*** Opening of Provided records ***

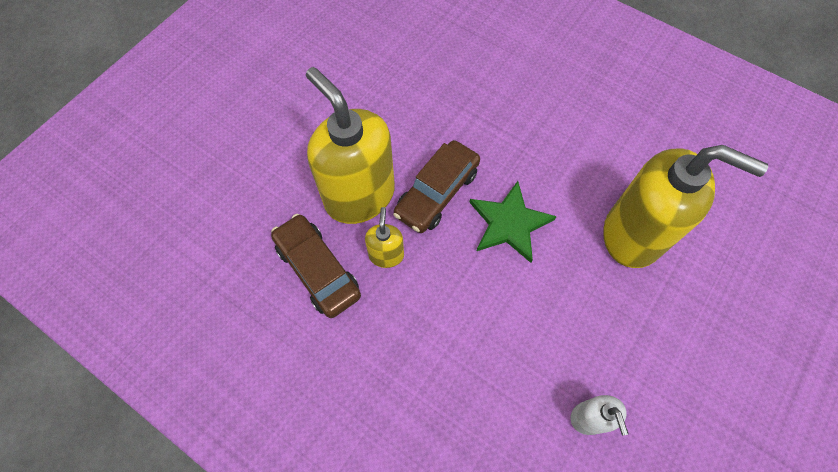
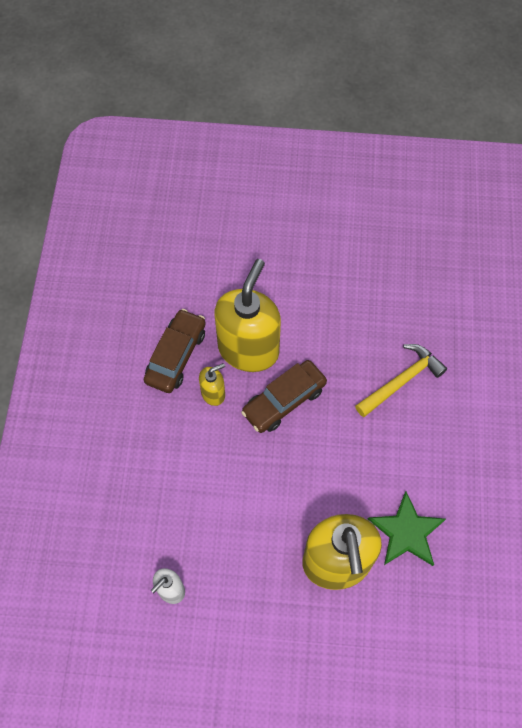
camera: 60 degrees right, 0 degrees up
brown car [393,140,480,233] -> brown car turned 45 degrees counterclockwise [241,360,327,433]
green star [469,181,557,263] -> green star moved to [368,491,446,566]
none -> yellow hammer [355,344,447,417]

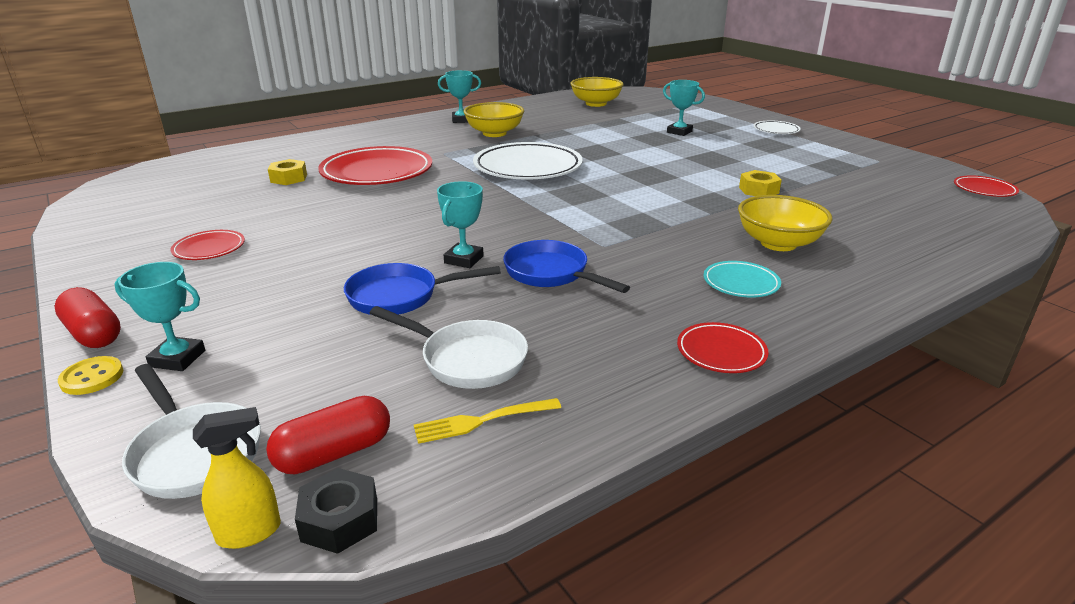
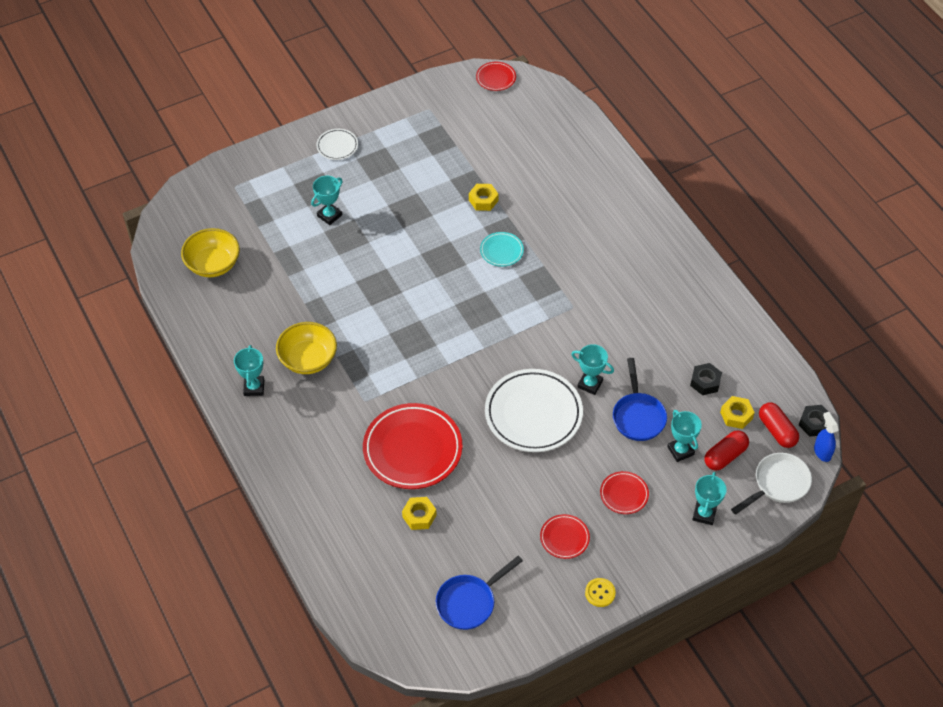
camera: 85 degrees left, 25 degrees up
red capsule [54,287,121,348] -> red capsule moved to [705,430,749,471]
yellow button [58,356,123,395] -> yellow button moved to [585,578,616,607]
yellow spray bottle [193,407,281,549] -> blue spray bottle [814,412,839,462]
white pan [370,306,528,389] -> black nut [690,363,722,395]
yellow fork [414,398,561,444] -> none
white plate [473,142,583,179] -> white plate moved to [485,369,583,452]
blue pan [503,240,630,293] -> blue pan moved to [436,556,523,630]
red plate [677,322,768,373] -> red plate moved to [600,471,649,514]
turquoise plate [704,261,781,297] -> turquoise plate moved to [480,232,524,267]
yellow bowl [738,195,832,251] -> none
none -> turquoise trophy [667,410,702,462]
none -> yellow nut [720,396,755,429]

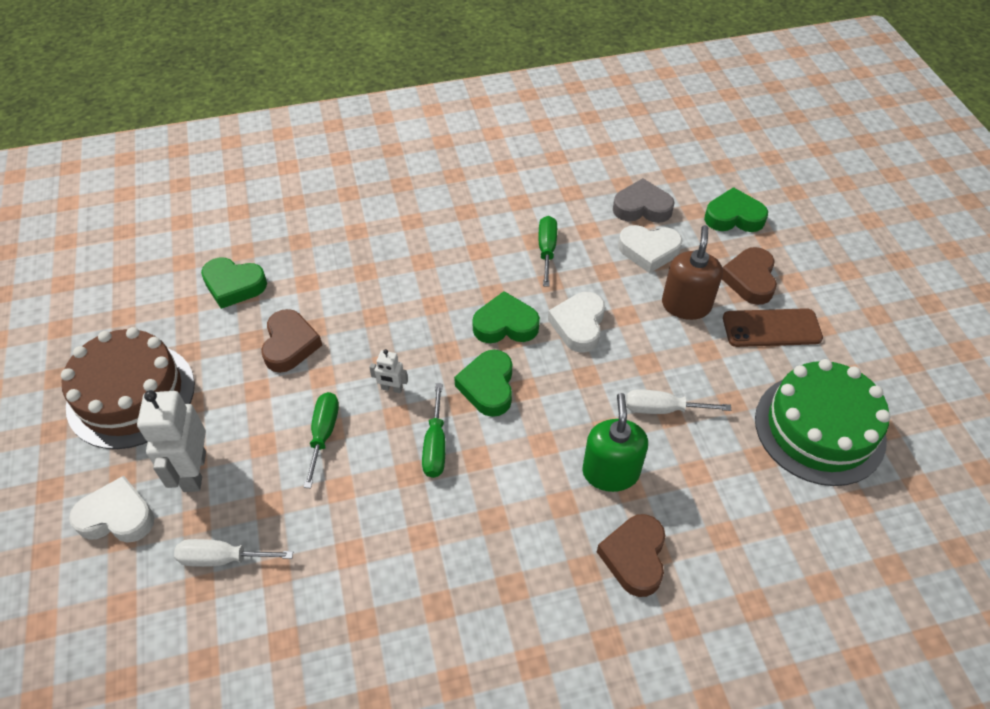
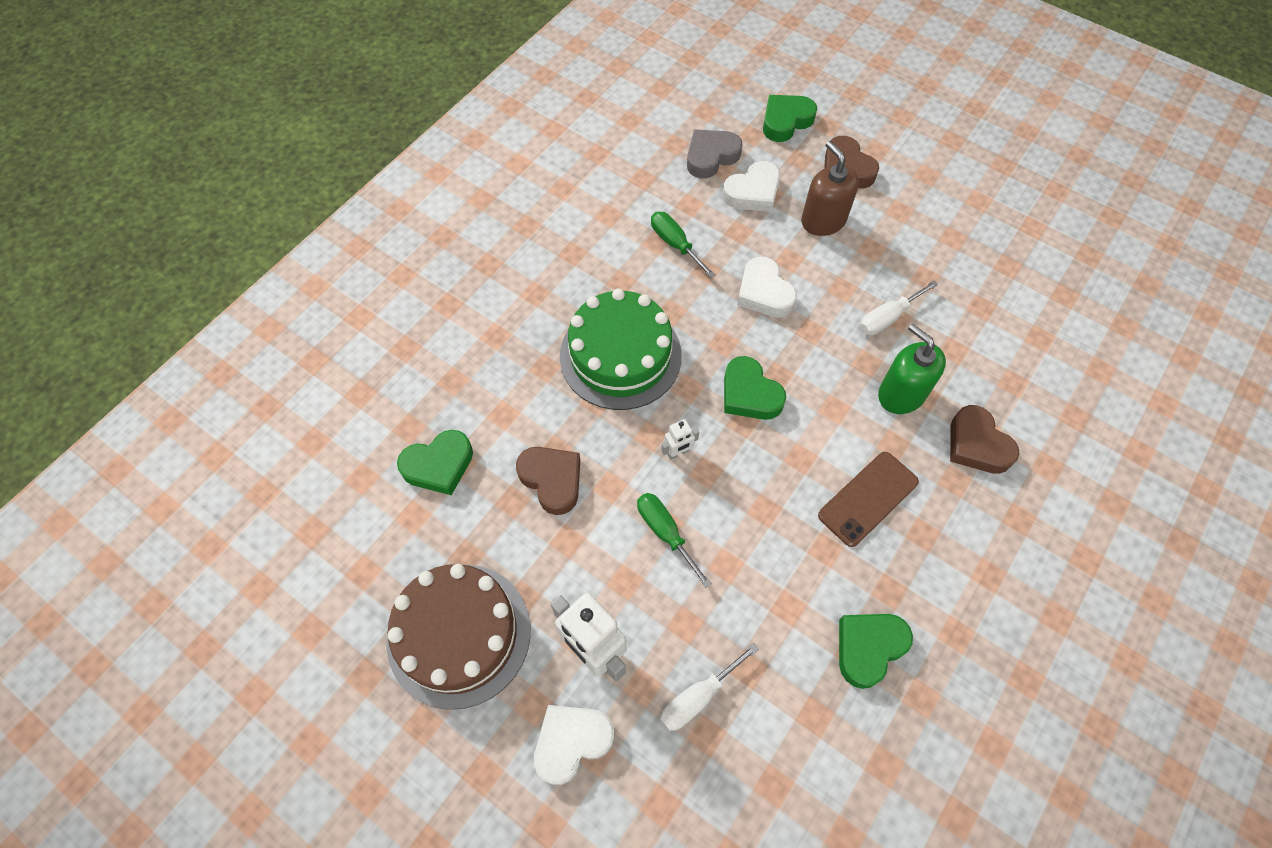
camera: 40 degrees left, 10 degrees up
green screwdriver [422,384,446,478] -> none
green heart [472,291,540,343] -> green heart moved to [839,614,913,689]
brown phone [723,308,823,347] -> brown phone moved to [818,452,919,547]
green cake [755,359,891,486] -> green cake moved to [560,288,682,410]

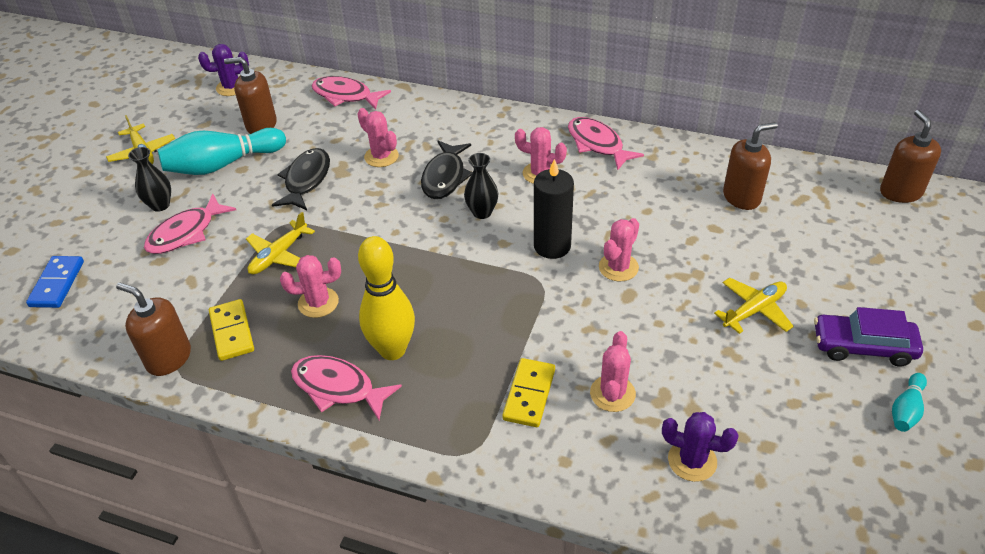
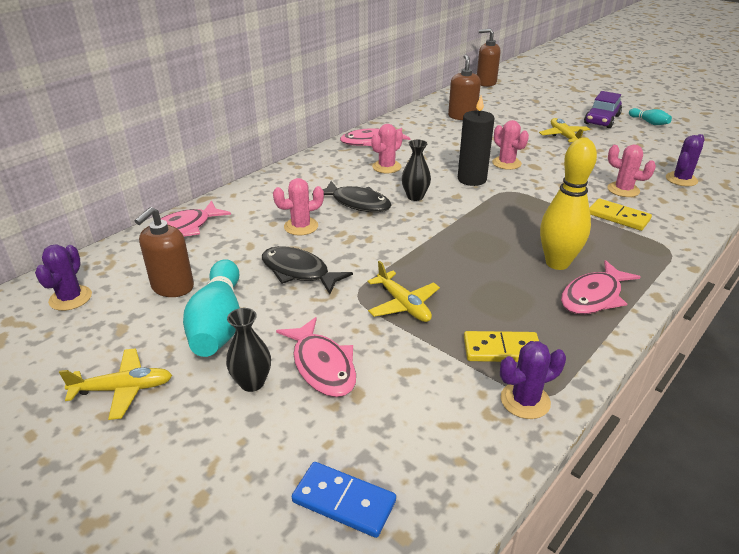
camera: 70 degrees left, 10 degrees down
brown soap dispenser [116,282,191,376] -> purple cactus [500,341,566,419]
pink cactus [280,255,341,318] -> none

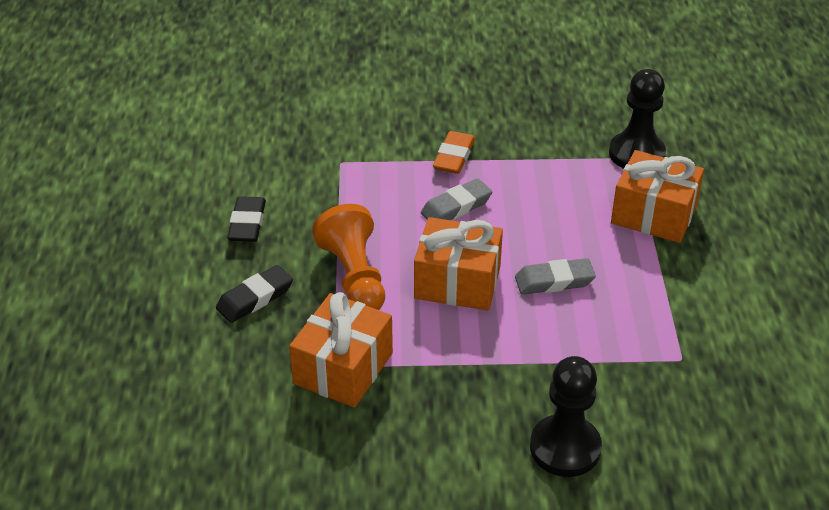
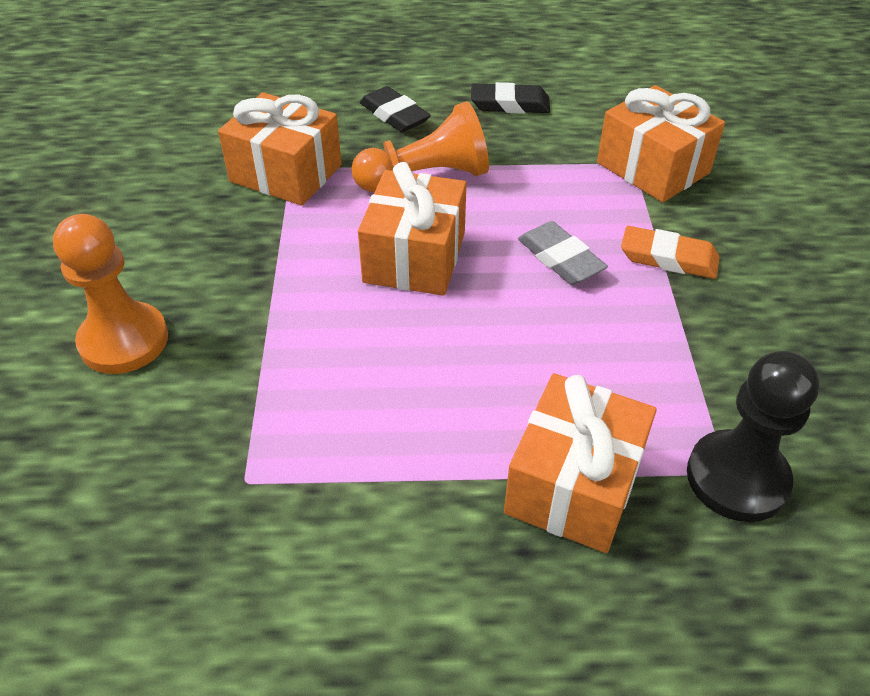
camera: 90 degrees right, 5 degrees up
grey eraser [515,258,596,295] -> none
black pawn [530,356,602,477] -> orange pawn [53,214,168,374]
none -> orange gift [597,85,725,203]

*** Close of Provided records ***

Task description: After locating the line with "black pawn [530,356,602,477]" in the records above, please set down that line and all later ones exactly, and no other line.

Your solution:
black pawn [530,356,602,477] -> orange pawn [53,214,168,374]
none -> orange gift [597,85,725,203]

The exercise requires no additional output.